The task:
The records should be repeated word for word, pictures excluded.

######

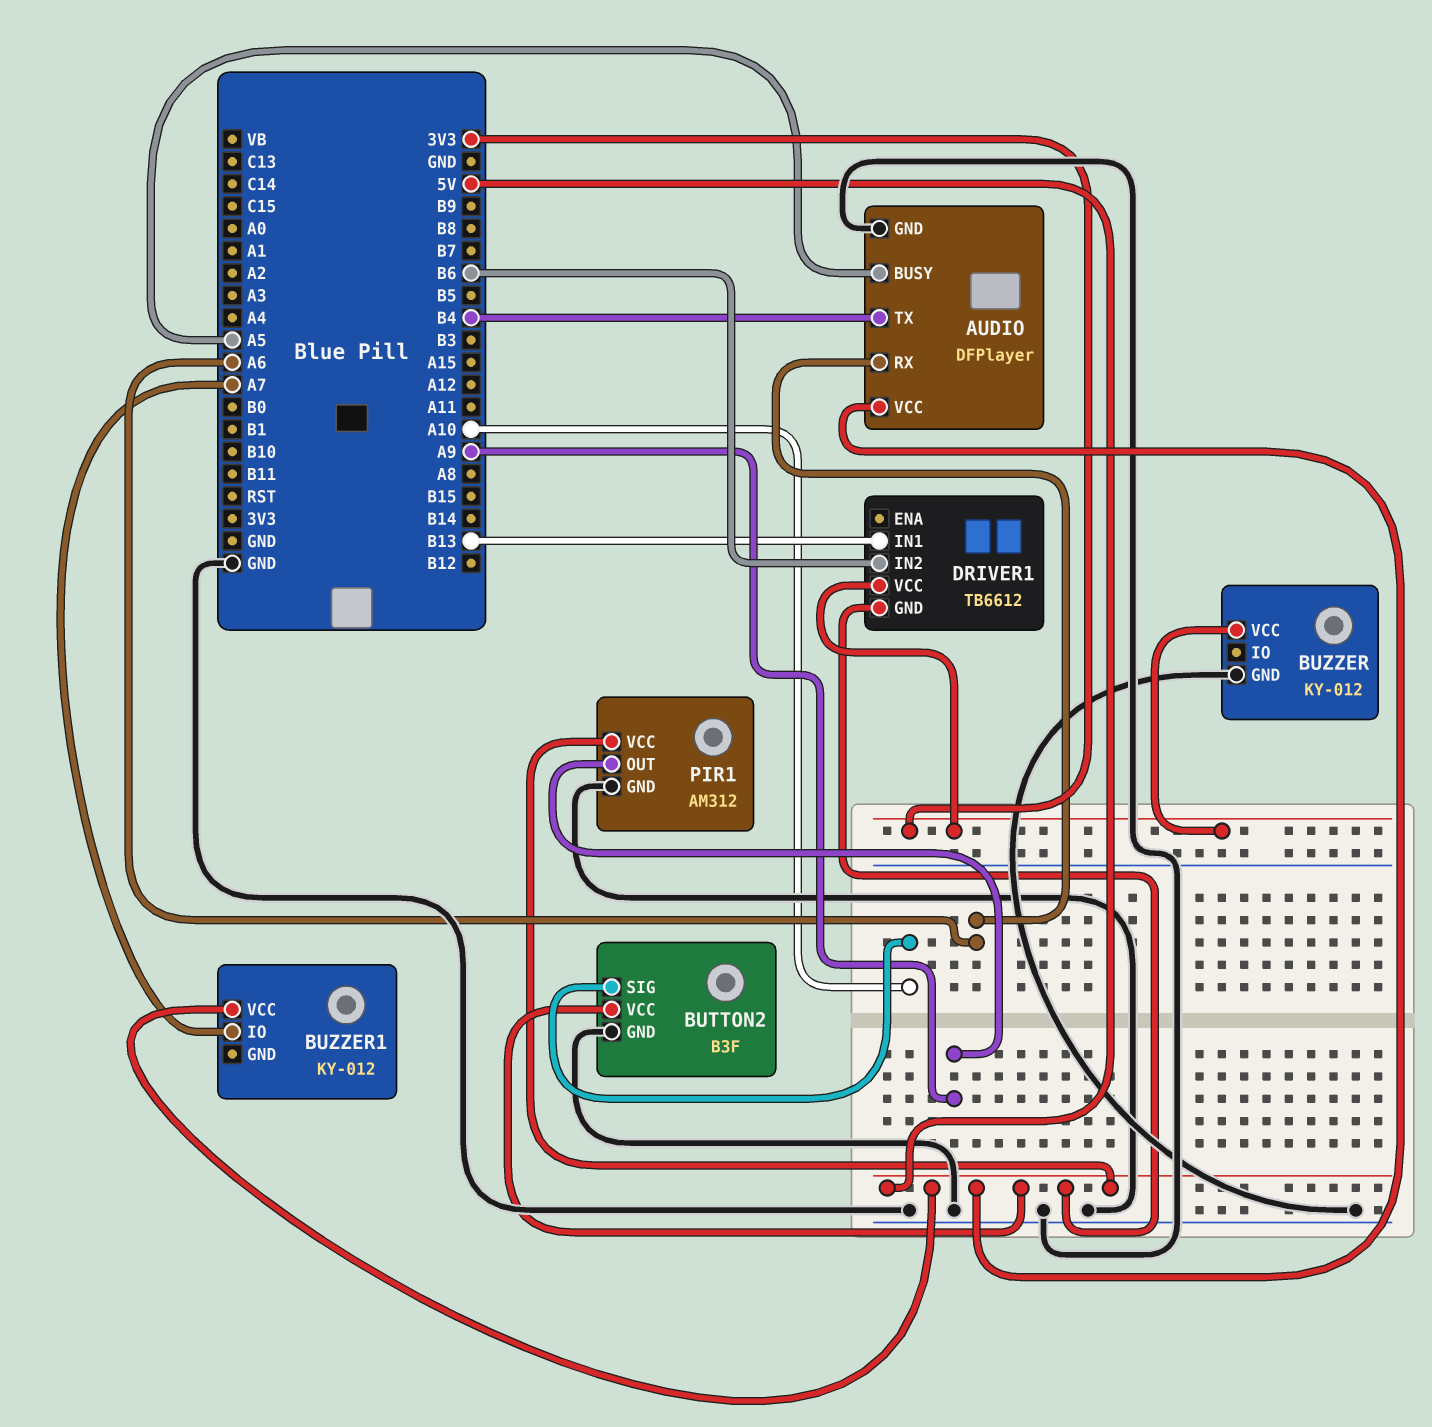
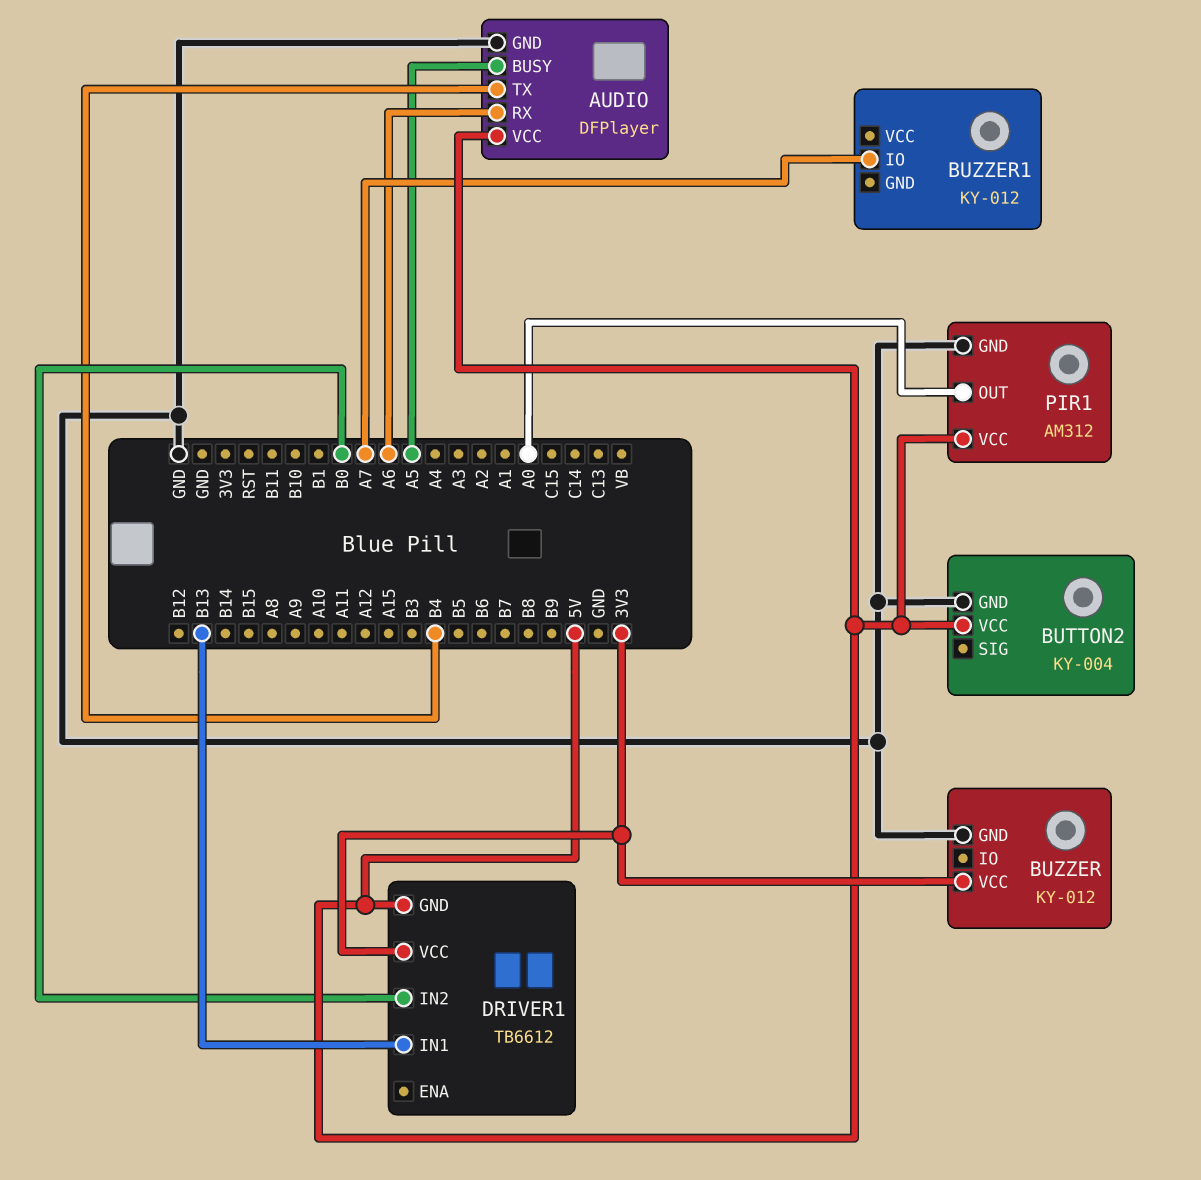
BUTTON2: B3F -> KY-004
BUTTON2 pin SIG: A10 -> none
BUZZER1 pin VCC: 5V -> none
DRIVER1 pin IN2: B6 -> B0
PIR1 pin OUT: A9 -> A0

######

Result for this task:
BUTTON2: B3F -> KY-004
BUTTON2 pin SIG: A10 -> none
BUZZER1 pin VCC: 5V -> none
DRIVER1 pin IN2: B6 -> B0
PIR1 pin OUT: A9 -> A0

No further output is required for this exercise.